**WORK INSTRUCTION:** An exact copy of all records is expected, minus the images.
※
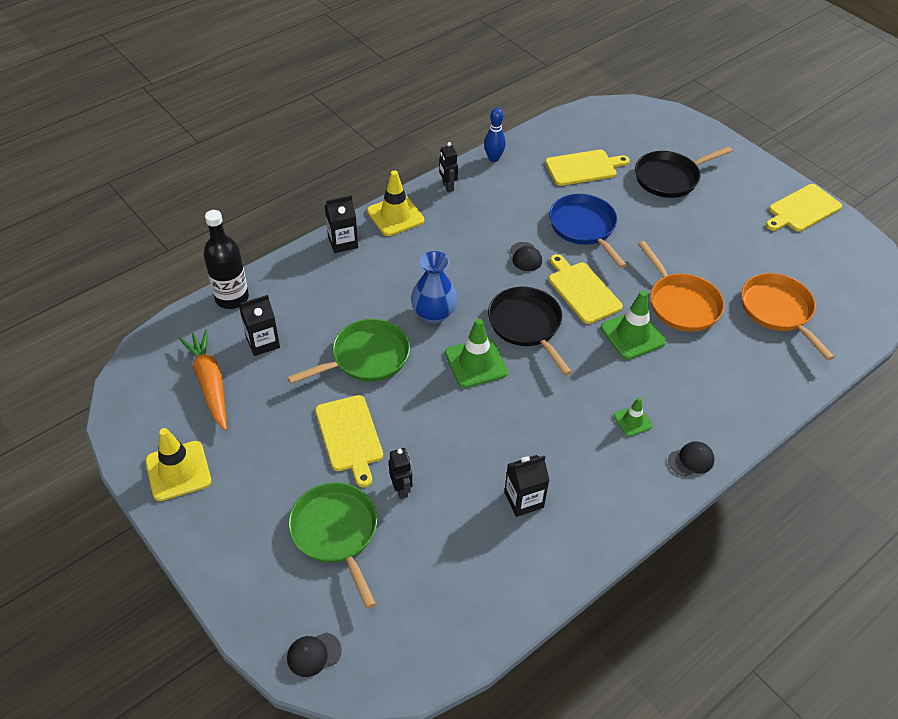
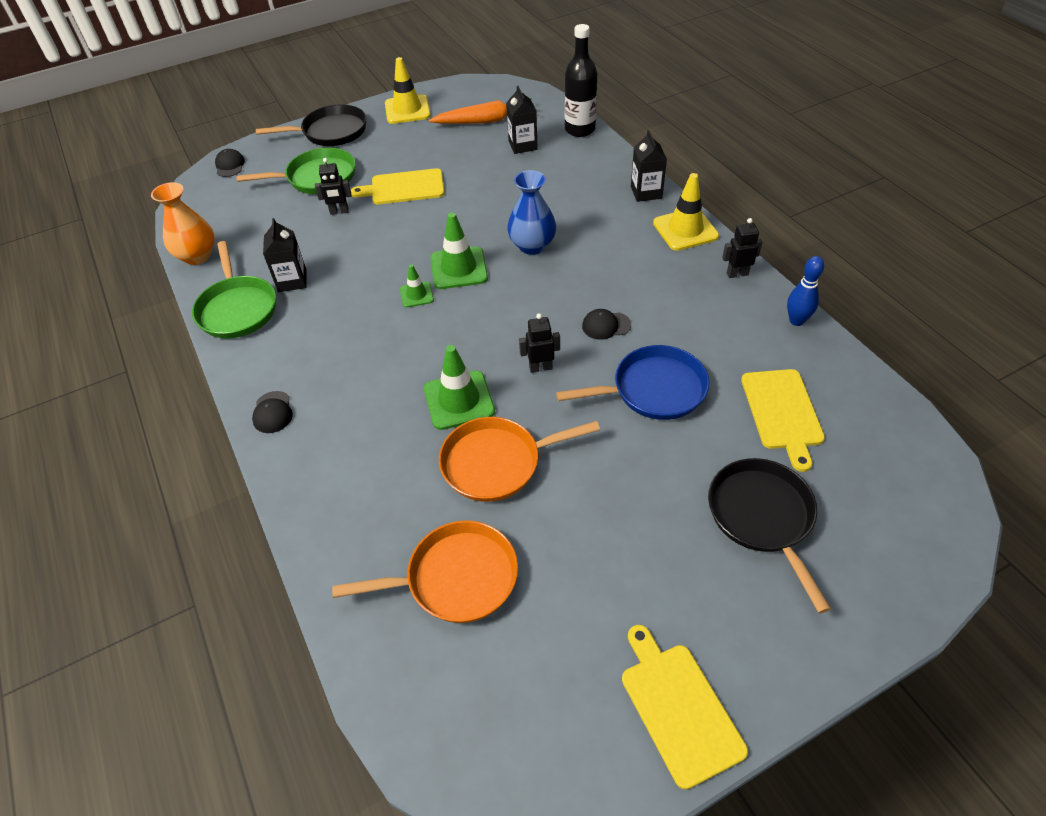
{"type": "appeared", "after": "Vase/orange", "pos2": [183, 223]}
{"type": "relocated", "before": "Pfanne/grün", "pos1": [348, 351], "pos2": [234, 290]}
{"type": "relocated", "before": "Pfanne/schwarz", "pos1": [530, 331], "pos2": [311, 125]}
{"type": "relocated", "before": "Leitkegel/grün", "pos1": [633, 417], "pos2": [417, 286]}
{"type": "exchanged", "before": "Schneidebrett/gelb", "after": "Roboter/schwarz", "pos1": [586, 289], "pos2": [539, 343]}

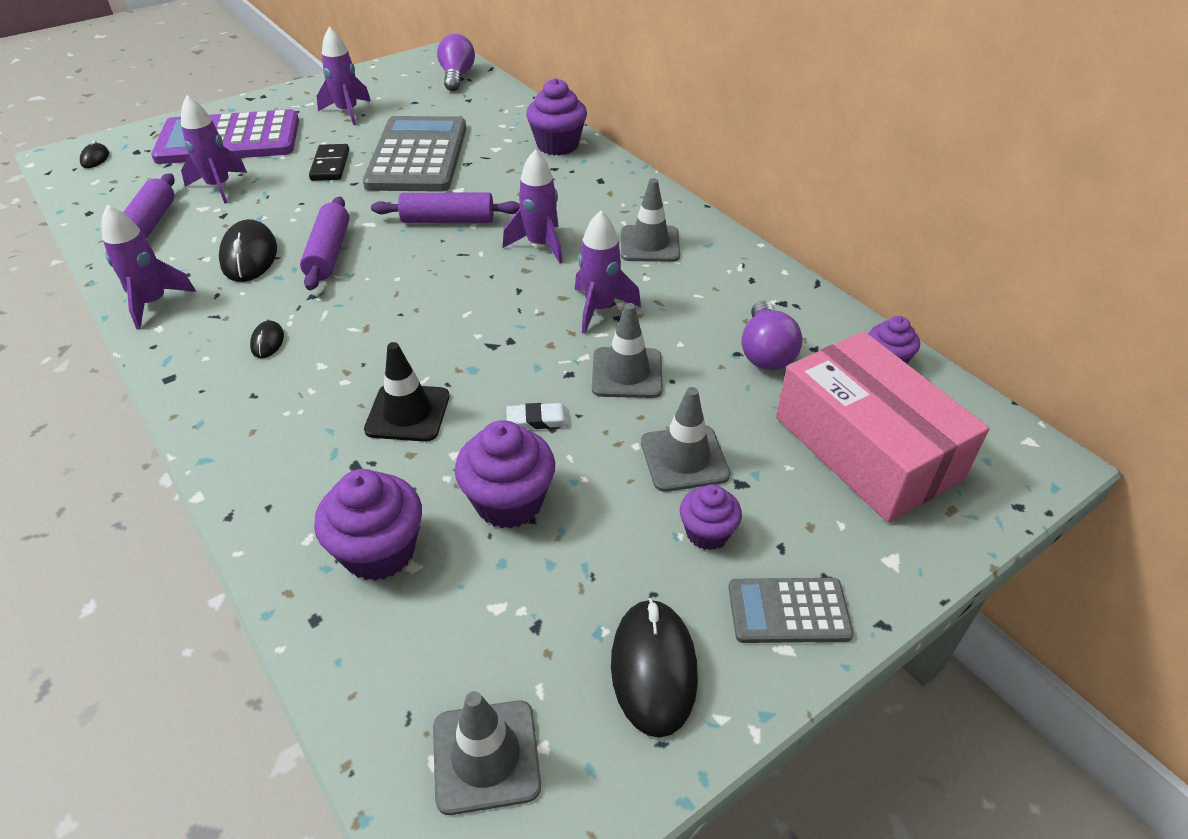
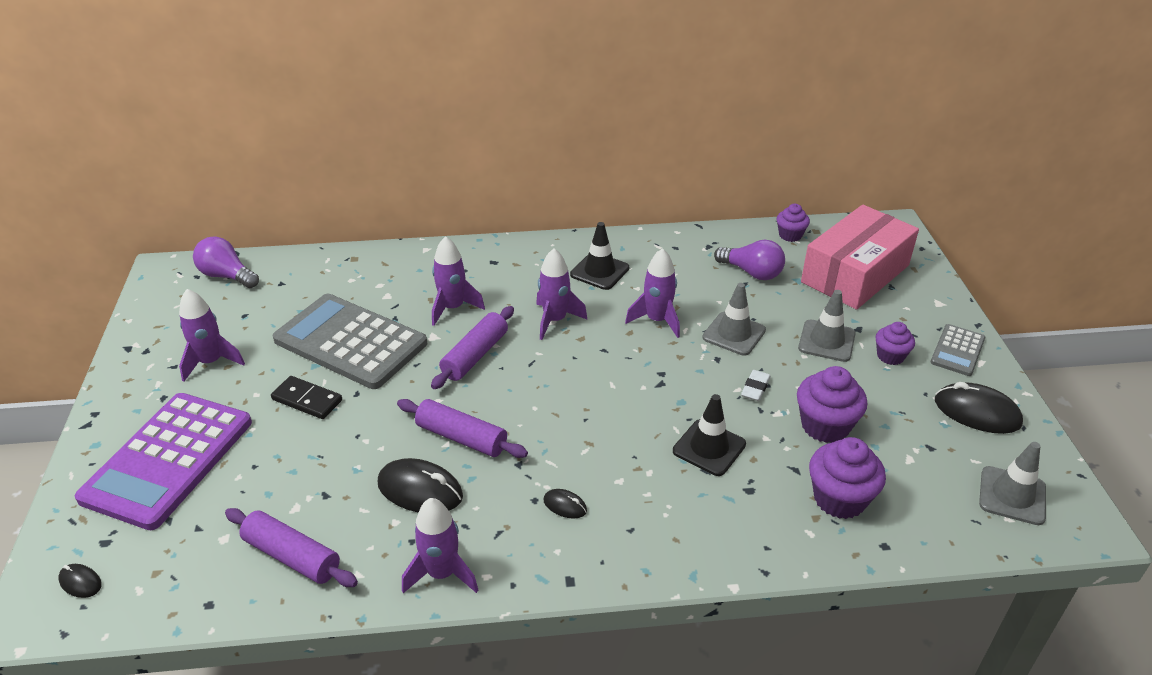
{"type": "relocated", "before": "Rakete/lila", "pos1": [214, 149], "pos2": [458, 281]}
{"type": "colour", "before": "Leitkegel/grau", "after": "Leitkegel/schwarz", "pos1": [650, 220], "pos2": [599, 256]}
{"type": "spun", "before": "Schachtel/rosa", "pos1": [882, 427], "pos2": [860, 257], "turn": -45}
{"type": "missing", "before": "Muffin/lila", "pos1": [556, 116]}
※
**ANSWER TO THIS PROBLEM:**
{"type": "appeared", "after": "Vase/orange", "pos2": [183, 223]}
{"type": "relocated", "before": "Pfanne/grün", "pos1": [348, 351], "pos2": [234, 290]}
{"type": "relocated", "before": "Pfanne/schwarz", "pos1": [530, 331], "pos2": [311, 125]}
{"type": "relocated", "before": "Leitkegel/grün", "pos1": [633, 417], "pos2": [417, 286]}
{"type": "exchanged", "before": "Schneidebrett/gelb", "after": "Roboter/schwarz", "pos1": [586, 289], "pos2": [539, 343]}

{"type": "relocated", "before": "Rakete/lila", "pos1": [214, 149], "pos2": [458, 281]}
{"type": "colour", "before": "Leitkegel/grau", "after": "Leitkegel/schwarz", "pos1": [650, 220], "pos2": [599, 256]}
{"type": "spun", "before": "Schachtel/rosa", "pos1": [882, 427], "pos2": [860, 257], "turn": -45}
{"type": "missing", "before": "Muffin/lila", "pos1": [556, 116]}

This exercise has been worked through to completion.